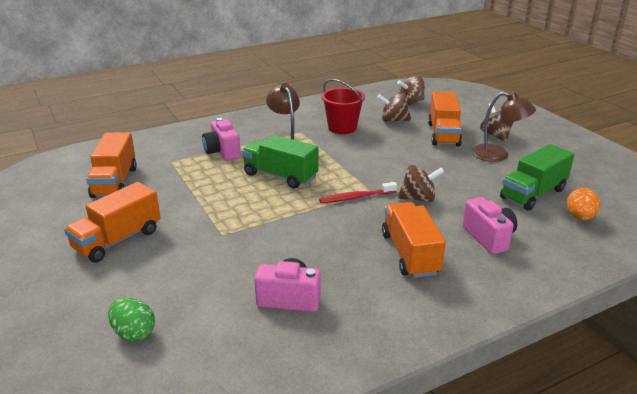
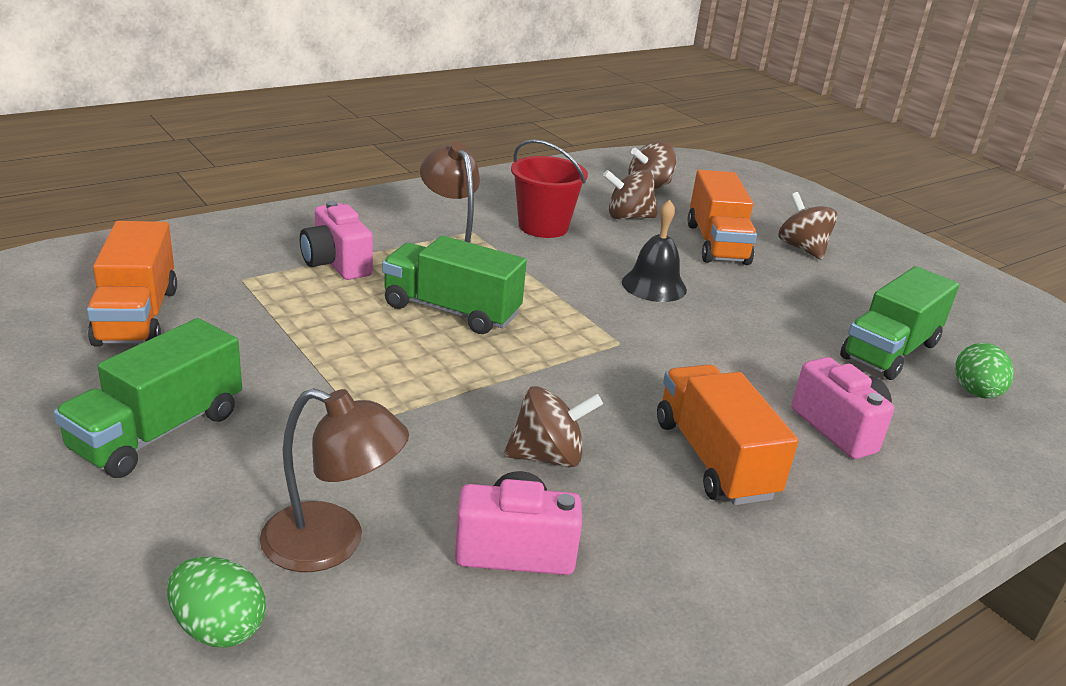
camera: 10 degrees left, 0 degrees up
(117, 240) = (158, 431): orange truck -> green truck
(356, 197) = (595, 353): red toothbrush -> none
(399, 159) = (654, 285): none -> black bell
(418, 198) = (703, 356): brown spinning top -> brown spinning top (548, 456)
(498, 155) = (815, 282): brown lamp -> brown lamp (332, 544)
(579, 217) = (975, 393): orange egg -> green egg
_ _ _ _
What is being asked → Reproduce exactly the line bearing "(356, 197) = (595, 353): red" and all the lines that come after it in the records above; add nothing.

Response box →
(356, 197) = (595, 353): red toothbrush -> none
(399, 159) = (654, 285): none -> black bell
(418, 198) = (703, 356): brown spinning top -> brown spinning top (548, 456)
(498, 155) = (815, 282): brown lamp -> brown lamp (332, 544)
(579, 217) = (975, 393): orange egg -> green egg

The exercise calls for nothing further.